### [Task material]
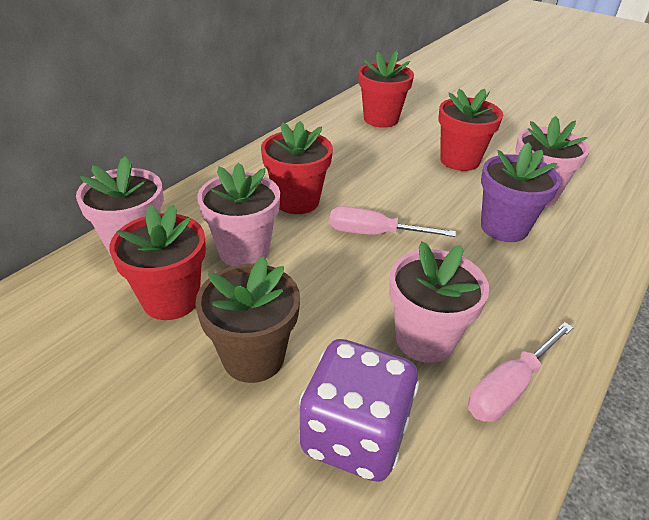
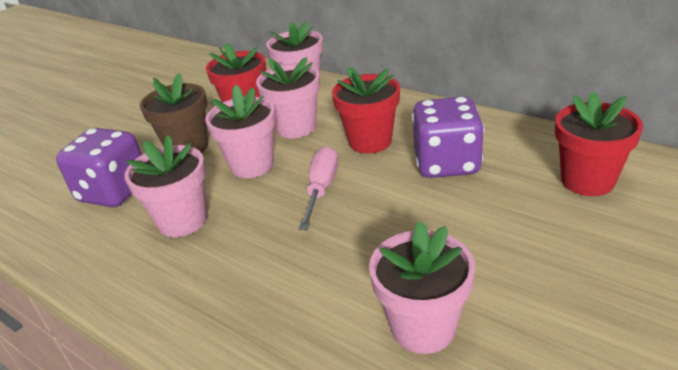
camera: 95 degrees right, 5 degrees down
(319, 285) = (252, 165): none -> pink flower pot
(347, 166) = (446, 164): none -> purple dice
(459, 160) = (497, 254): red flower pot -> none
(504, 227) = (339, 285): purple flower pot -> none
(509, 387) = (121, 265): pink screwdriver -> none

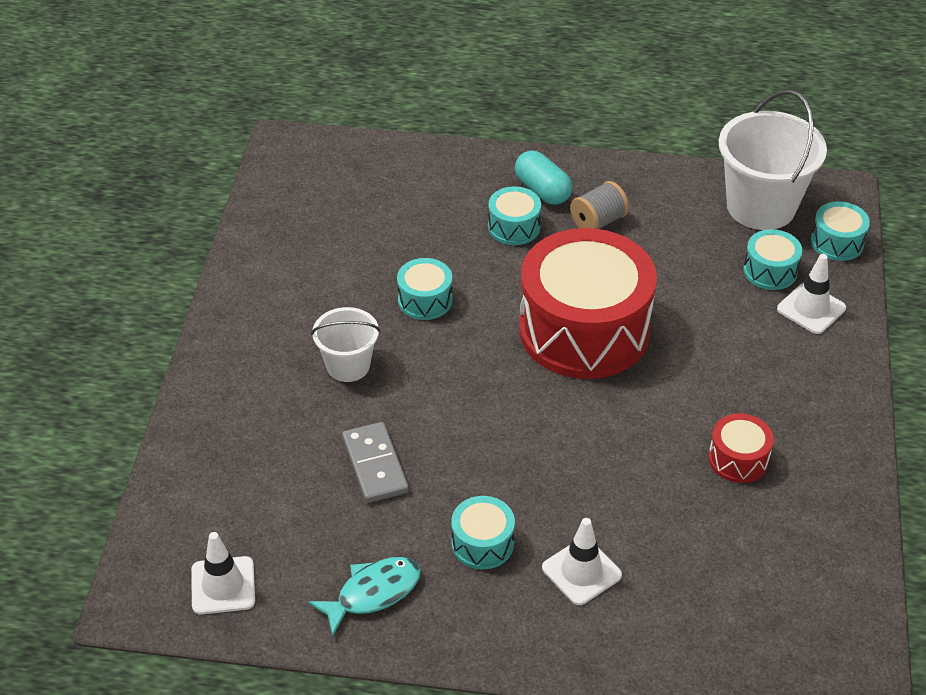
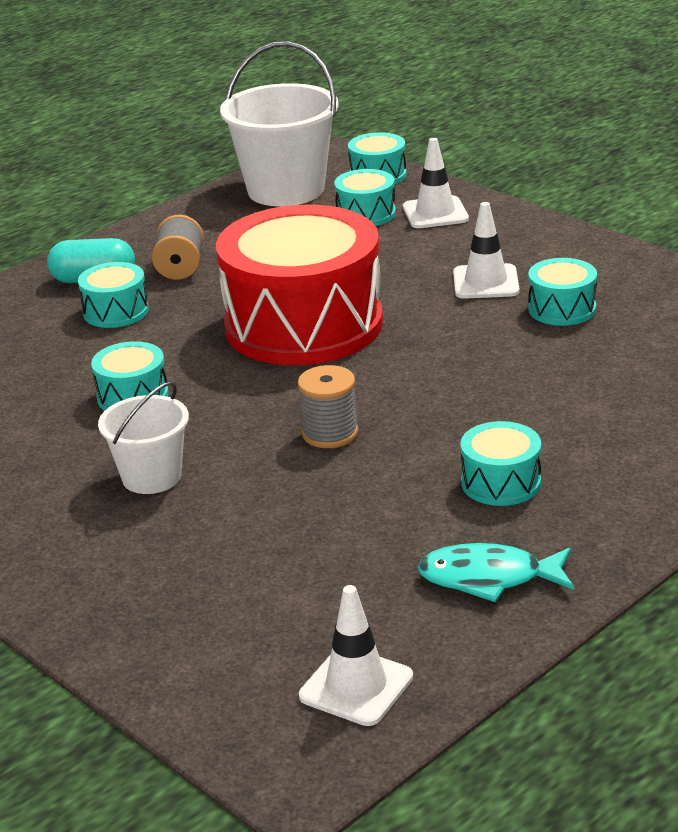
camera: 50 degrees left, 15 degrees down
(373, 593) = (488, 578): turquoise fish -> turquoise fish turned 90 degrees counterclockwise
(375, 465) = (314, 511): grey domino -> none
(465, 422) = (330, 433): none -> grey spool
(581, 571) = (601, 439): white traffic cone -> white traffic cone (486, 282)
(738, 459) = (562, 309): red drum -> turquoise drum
==
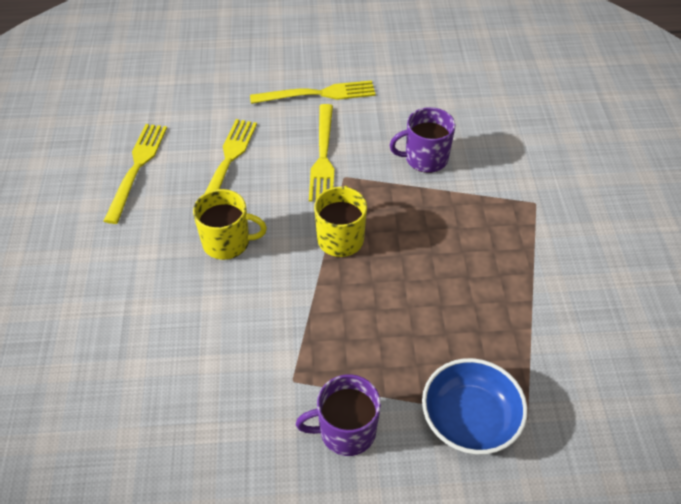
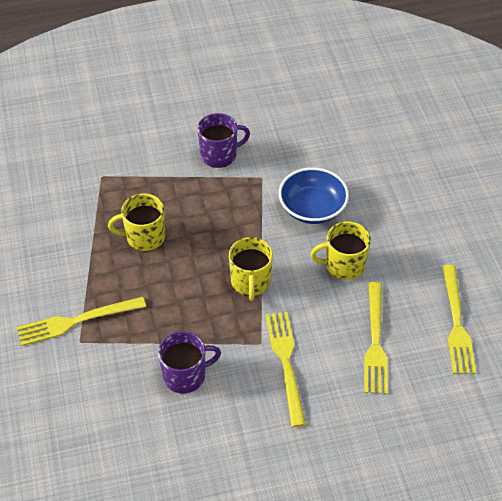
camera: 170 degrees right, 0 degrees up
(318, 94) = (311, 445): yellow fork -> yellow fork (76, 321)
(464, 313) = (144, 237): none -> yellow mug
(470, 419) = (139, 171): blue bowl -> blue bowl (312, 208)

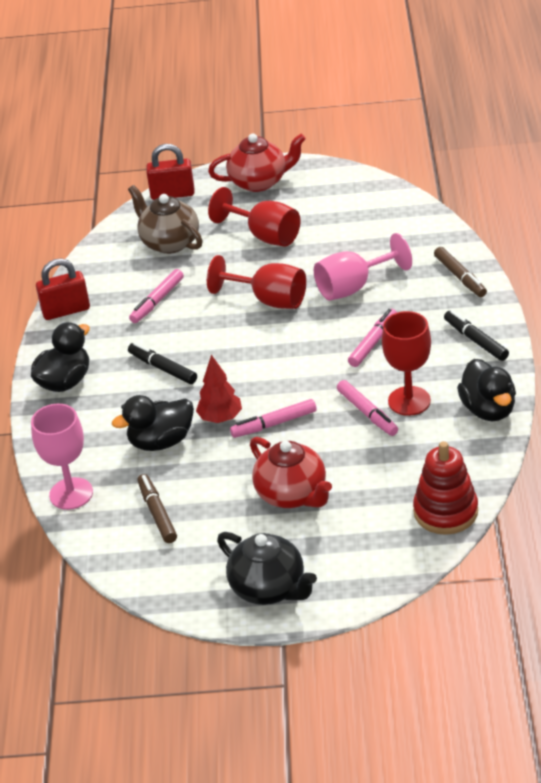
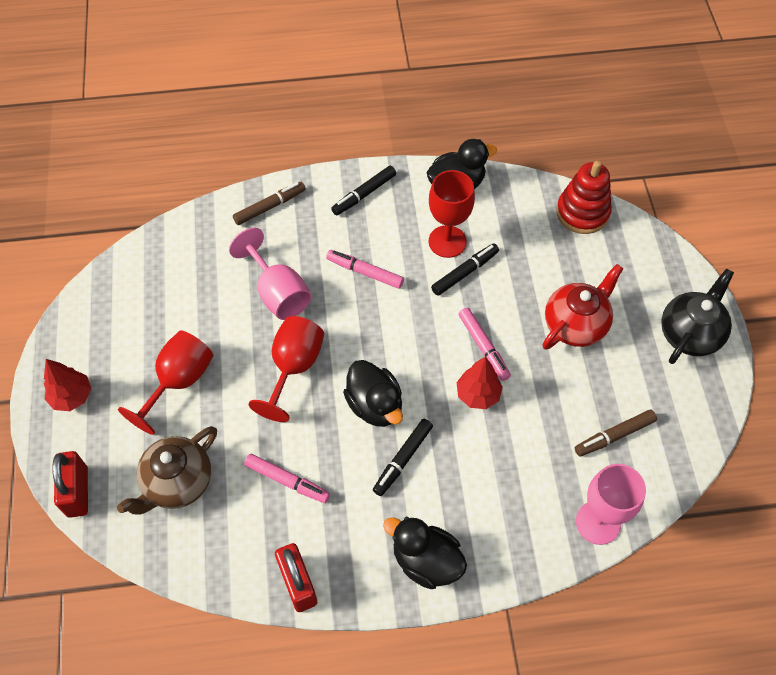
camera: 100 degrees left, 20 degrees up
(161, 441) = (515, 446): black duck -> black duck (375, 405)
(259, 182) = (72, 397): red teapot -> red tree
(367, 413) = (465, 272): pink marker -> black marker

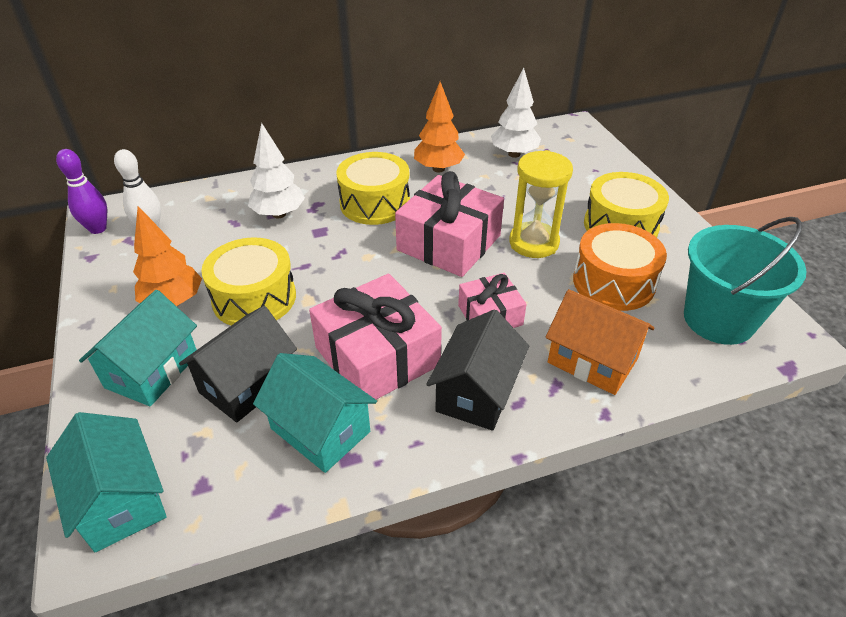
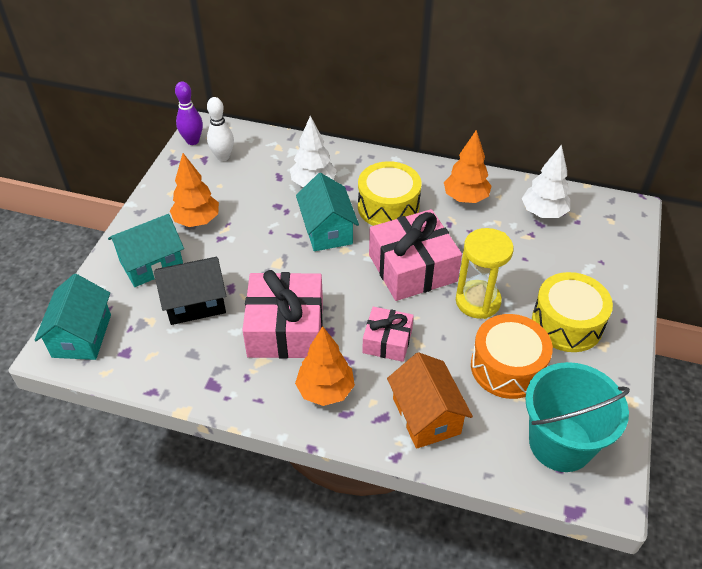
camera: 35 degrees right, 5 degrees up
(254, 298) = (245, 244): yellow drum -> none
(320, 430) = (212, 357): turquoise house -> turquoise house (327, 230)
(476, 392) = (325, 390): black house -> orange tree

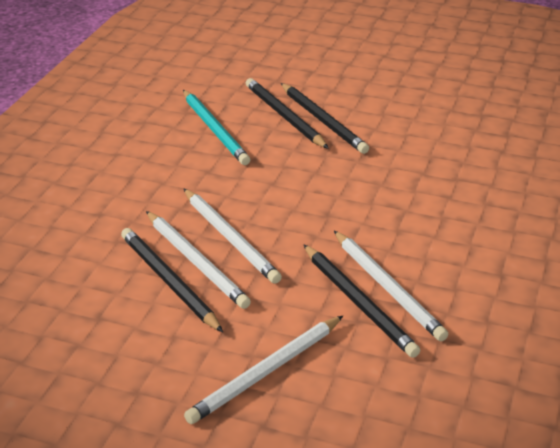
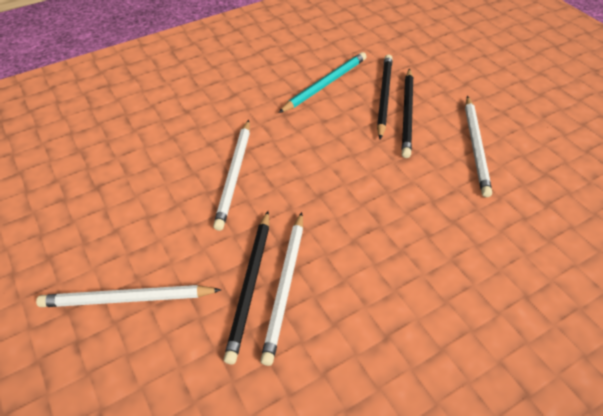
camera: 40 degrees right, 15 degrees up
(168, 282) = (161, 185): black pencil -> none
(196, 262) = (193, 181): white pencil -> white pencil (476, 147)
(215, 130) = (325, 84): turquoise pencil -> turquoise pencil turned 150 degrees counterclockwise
* * *
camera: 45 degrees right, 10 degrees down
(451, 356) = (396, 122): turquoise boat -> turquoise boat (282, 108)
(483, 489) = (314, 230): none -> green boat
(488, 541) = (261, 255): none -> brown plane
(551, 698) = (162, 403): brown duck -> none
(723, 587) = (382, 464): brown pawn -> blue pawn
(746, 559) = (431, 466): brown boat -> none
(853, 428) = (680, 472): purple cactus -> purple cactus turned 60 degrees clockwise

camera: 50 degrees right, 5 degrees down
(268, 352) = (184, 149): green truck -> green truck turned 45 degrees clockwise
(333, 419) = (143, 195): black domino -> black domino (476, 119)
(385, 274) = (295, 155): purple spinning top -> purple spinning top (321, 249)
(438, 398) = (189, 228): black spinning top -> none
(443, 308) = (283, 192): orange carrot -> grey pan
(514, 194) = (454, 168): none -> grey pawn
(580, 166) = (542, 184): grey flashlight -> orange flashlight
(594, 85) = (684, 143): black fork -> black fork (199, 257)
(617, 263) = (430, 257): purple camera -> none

### [Task description]
Which lines hold the word "turquoise"? Return all of them from the records above.

### [Output of the exercise]
(373, 593) = (488, 578): turquoise fish -> turquoise fish turned 90 degrees counterclockwise
(738, 459) = (562, 309): red drum -> turquoise drum
(320, 430) = (212, 357): turquoise house -> turquoise house (327, 230)
(215, 130) = (325, 84): turquoise pencil -> turquoise pencil turned 150 degrees counterclockwise
(451, 356) = (396, 122): turquoise boat -> turquoise boat (282, 108)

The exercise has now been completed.